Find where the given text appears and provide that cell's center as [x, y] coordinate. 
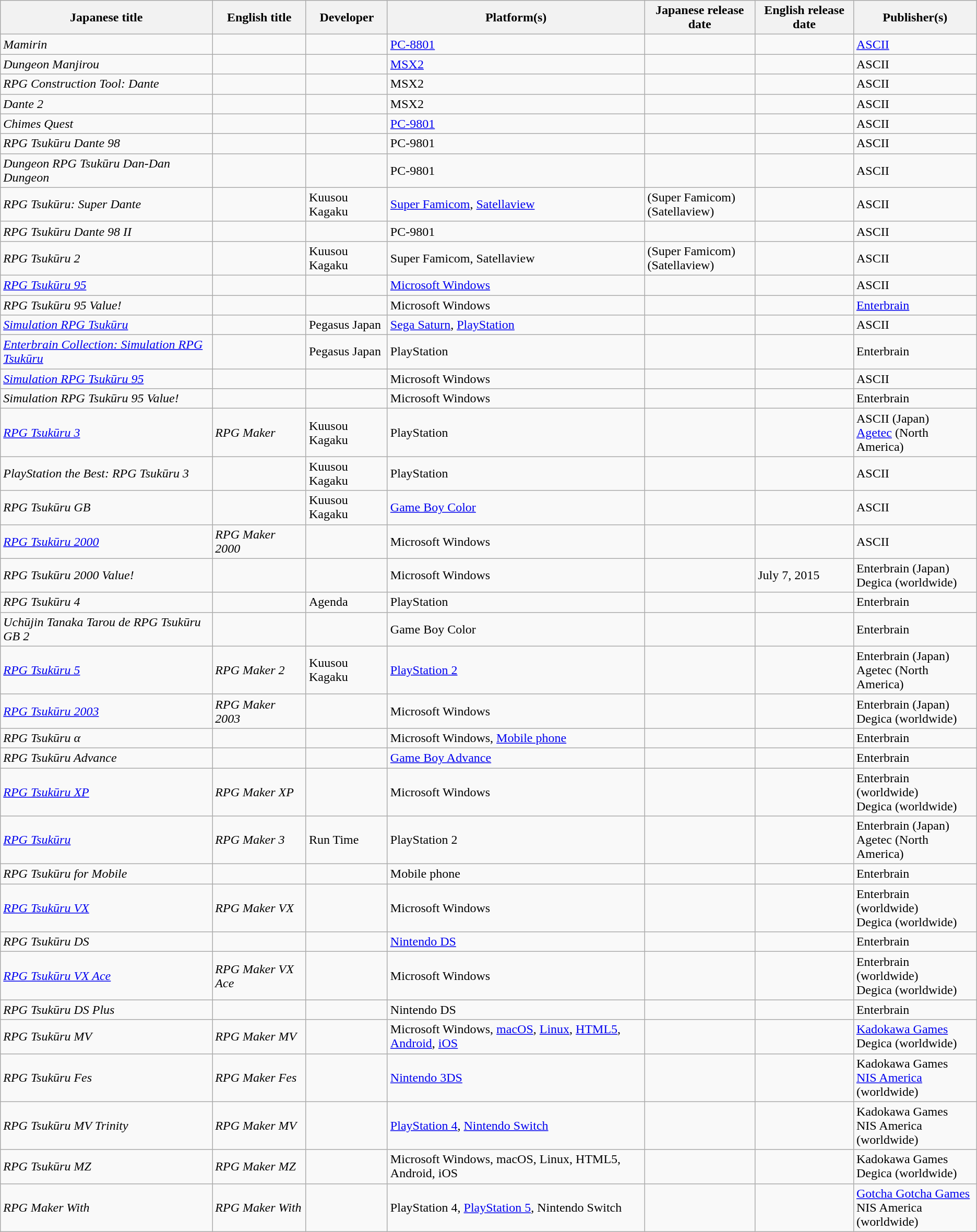
RPG Tsukūru XP [106, 792]
RPG Maker 3 [259, 840]
RPG Tsukūru MV Trinity [106, 1126]
RPG Maker Fes [259, 1078]
RPG Maker XP [259, 792]
RPG Tsukūru 3 [106, 433]
Game Boy Advance [516, 758]
Mamirin [106, 44]
RPG Maker 2000 [259, 542]
RPG Tsukūru: Super Dante [106, 205]
RPG Maker 2003 [259, 711]
RPG Tsukūru MZ [106, 1167]
PlayStation 4, Nintendo Switch [516, 1126]
RPG Tsukūru 2003 [106, 711]
PlayStation 4, PlayStation 5, Nintendo Switch [516, 1208]
RPG Tsukūru 2000 [106, 542]
RPG Tsukūru Dante 98 [106, 144]
RPG Tsukūru DS [106, 942]
RPG Tsukūru 95 [106, 285]
RPG Tsukūru 2 [106, 258]
RPG Tsukūru GB [106, 507]
RPG Tsukūru 4 [106, 602]
English release date [805, 18]
RPG Tsukūru Dante 98 II [106, 231]
RPG Tsukūru Fes [106, 1078]
RPG Maker VX [259, 908]
PC-8801 [516, 44]
Enterbrain Collection: Simulation RPG Tsukūru [106, 352]
Chimes Quest [106, 124]
Simulation RPG Tsukūru 95 [106, 379]
Dungeon Manjirou [106, 64]
Dante 2 [106, 104]
RPG Maker VX Ace [259, 976]
RPG Tsukūru 2000 Value! [106, 575]
Dungeon RPG Tsukūru Dan-Dan Dungeon [106, 170]
Gotcha Gotcha GamesNIS America (worldwide) [915, 1208]
RPG Tsukūru [106, 840]
RPG Tsukūru 95 Value! [106, 305]
RPG Construction Tool: Dante [106, 84]
Simulation RPG Tsukūru [106, 325]
RPG Tsukūru for Mobile [106, 874]
Run Time [347, 840]
English title [259, 18]
RPG Tsukūru DS Plus [106, 1010]
Simulation RPG Tsukūru 95 Value! [106, 399]
Agenda [347, 602]
Developer [347, 18]
Publisher(s) [915, 18]
RPG Maker [259, 433]
RPG Tsukūru 5 [106, 670]
RPG Tsukūru α [106, 738]
Microsoft Windows, Mobile phone [516, 738]
PlayStation the Best: RPG Tsukūru 3 [106, 474]
Japanese title [106, 18]
Platform(s) [516, 18]
RPG Tsukūru MV [106, 1036]
RPG Tsukūru VX Ace [106, 976]
Sega Saturn, PlayStation [516, 325]
Mobile phone [516, 874]
RPG Tsukūru Advance [106, 758]
ASCII (Japan)Agetec (North America) [915, 433]
RPG Maker 2 [259, 670]
Japanese release date [700, 18]
RPG Tsukūru VX [106, 908]
RPG Maker MZ [259, 1167]
Nintendo 3DS [516, 1078]
July 7, 2015 [805, 575]
Uchūjin Tanaka Tarou de RPG Tsukūru GB 2 [106, 629]
Pinpoint the cell where the given text exists, returning its (X, Y) midpoint coordinate. 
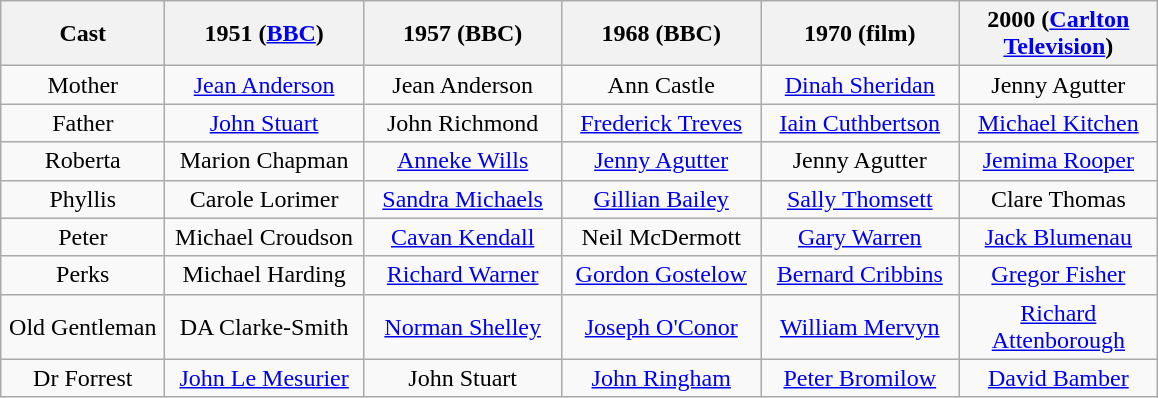
John Ringham (662, 378)
Gillian Bailey (662, 199)
Jack Blumenau (1058, 237)
1968 (BBC) (662, 34)
DA Clarke-Smith (264, 326)
Anneke Wills (462, 161)
Richard Attenborough (1058, 326)
Old Gentleman (83, 326)
David Bamber (1058, 378)
Peter Bromilow (860, 378)
1951 (BBC) (264, 34)
Father (83, 123)
Sally Thomsett (860, 199)
Dinah Sheridan (860, 85)
Michael Kitchen (1058, 123)
Cast (83, 34)
John Richmond (462, 123)
Marion Chapman (264, 161)
Sandra Michaels (462, 199)
Joseph O'Conor (662, 326)
Carole Lorimer (264, 199)
Mother (83, 85)
Neil McDermott (662, 237)
Michael Croudson (264, 237)
1957 (BBC) (462, 34)
Gregor Fisher (1058, 275)
Cavan Kendall (462, 237)
Bernard Cribbins (860, 275)
Gary Warren (860, 237)
Norman Shelley (462, 326)
Perks (83, 275)
Richard Warner (462, 275)
Iain Cuthbertson (860, 123)
Phyllis (83, 199)
John Le Mesurier (264, 378)
1970 (film) (860, 34)
Peter (83, 237)
Gordon Gostelow (662, 275)
Clare Thomas (1058, 199)
Roberta (83, 161)
Ann Castle (662, 85)
Frederick Treves (662, 123)
Dr Forrest (83, 378)
2000 (Carlton Television) (1058, 34)
William Mervyn (860, 326)
Jemima Rooper (1058, 161)
Michael Harding (264, 275)
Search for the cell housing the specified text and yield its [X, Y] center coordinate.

══════════

ISTRUZIONI DEL COMPITO ▸
Riscrivi per favore tutte le righe qui sopra mettendo "Tsukuru" al posto di "Tsukūru" e lasciando invariato tutto il resto. Ometti le immagini.

ESITO DELL'ESERCIZIO ▸
Find where the given text appears and provide that cell's center as [x, y] coordinate. 
RPG Tsukuru XP [106, 792]
RPG Maker 3 [259, 840]
RPG Tsukuru MV Trinity [106, 1126]
RPG Maker Fes [259, 1078]
RPG Maker XP [259, 792]
RPG Tsukuru 3 [106, 433]
Game Boy Advance [516, 758]
Mamirin [106, 44]
RPG Maker 2000 [259, 542]
RPG Tsukuru: Super Dante [106, 205]
RPG Maker 2003 [259, 711]
RPG Tsukuru MZ [106, 1167]
PlayStation 4, Nintendo Switch [516, 1126]
RPG Tsukuru 2003 [106, 711]
PlayStation 4, PlayStation 5, Nintendo Switch [516, 1208]
RPG Tsukuru 2000 [106, 542]
RPG Tsukuru Dante 98 [106, 144]
RPG Tsukuru DS [106, 942]
RPG Tsukuru 95 [106, 285]
RPG Tsukuru 2 [106, 258]
RPG Tsukuru GB [106, 507]
RPG Tsukuru 4 [106, 602]
English release date [805, 18]
RPG Tsukuru Dante 98 II [106, 231]
RPG Tsukuru Fes [106, 1078]
RPG Maker VX [259, 908]
PC-8801 [516, 44]
Enterbrain Collection: Simulation RPG Tsukuru [106, 352]
Chimes Quest [106, 124]
Simulation RPG Tsukuru 95 [106, 379]
Dungeon Manjirou [106, 64]
Dante 2 [106, 104]
RPG Maker VX Ace [259, 976]
RPG Tsukuru 2000 Value! [106, 575]
Dungeon RPG Tsukuru Dan-Dan Dungeon [106, 170]
Gotcha Gotcha GamesNIS America (worldwide) [915, 1208]
RPG Tsukuru [106, 840]
RPG Tsukuru 95 Value! [106, 305]
RPG Construction Tool: Dante [106, 84]
Simulation RPG Tsukuru [106, 325]
RPG Tsukuru for Mobile [106, 874]
Run Time [347, 840]
English title [259, 18]
RPG Tsukuru DS Plus [106, 1010]
Simulation RPG Tsukuru 95 Value! [106, 399]
Agenda [347, 602]
Developer [347, 18]
Publisher(s) [915, 18]
RPG Maker [259, 433]
RPG Tsukuru 5 [106, 670]
RPG Tsukuru α [106, 738]
Microsoft Windows, Mobile phone [516, 738]
PlayStation the Best: RPG Tsukuru 3 [106, 474]
Japanese title [106, 18]
Platform(s) [516, 18]
RPG Tsukuru MV [106, 1036]
RPG Tsukuru VX Ace [106, 976]
Sega Saturn, PlayStation [516, 325]
Mobile phone [516, 874]
RPG Tsukuru Advance [106, 758]
ASCII (Japan)Agetec (North America) [915, 433]
RPG Maker 2 [259, 670]
Japanese release date [700, 18]
RPG Tsukuru VX [106, 908]
RPG Maker MZ [259, 1167]
Nintendo 3DS [516, 1078]
July 7, 2015 [805, 575]
Uchūjin Tanaka Tarou de RPG Tsukuru GB 2 [106, 629]
Pinpoint the cell where the given text exists, returning its (X, Y) midpoint coordinate. 
John Ringham (662, 378)
Gillian Bailey (662, 199)
Jack Blumenau (1058, 237)
1968 (BBC) (662, 34)
DA Clarke-Smith (264, 326)
Anneke Wills (462, 161)
Richard Attenborough (1058, 326)
Old Gentleman (83, 326)
David Bamber (1058, 378)
Peter Bromilow (860, 378)
1951 (BBC) (264, 34)
Father (83, 123)
Sally Thomsett (860, 199)
Dinah Sheridan (860, 85)
Michael Kitchen (1058, 123)
Cast (83, 34)
John Richmond (462, 123)
Marion Chapman (264, 161)
Sandra Michaels (462, 199)
Joseph O'Conor (662, 326)
Carole Lorimer (264, 199)
Mother (83, 85)
Neil McDermott (662, 237)
Michael Croudson (264, 237)
1957 (BBC) (462, 34)
Gregor Fisher (1058, 275)
Cavan Kendall (462, 237)
Bernard Cribbins (860, 275)
Gary Warren (860, 237)
Norman Shelley (462, 326)
Perks (83, 275)
Richard Warner (462, 275)
Iain Cuthbertson (860, 123)
Phyllis (83, 199)
John Le Mesurier (264, 378)
1970 (film) (860, 34)
Peter (83, 237)
Gordon Gostelow (662, 275)
Clare Thomas (1058, 199)
Roberta (83, 161)
Ann Castle (662, 85)
Frederick Treves (662, 123)
Dr Forrest (83, 378)
2000 (Carlton Television) (1058, 34)
William Mervyn (860, 326)
Jemima Rooper (1058, 161)
Michael Harding (264, 275)
Search for the cell housing the specified text and yield its [X, Y] center coordinate.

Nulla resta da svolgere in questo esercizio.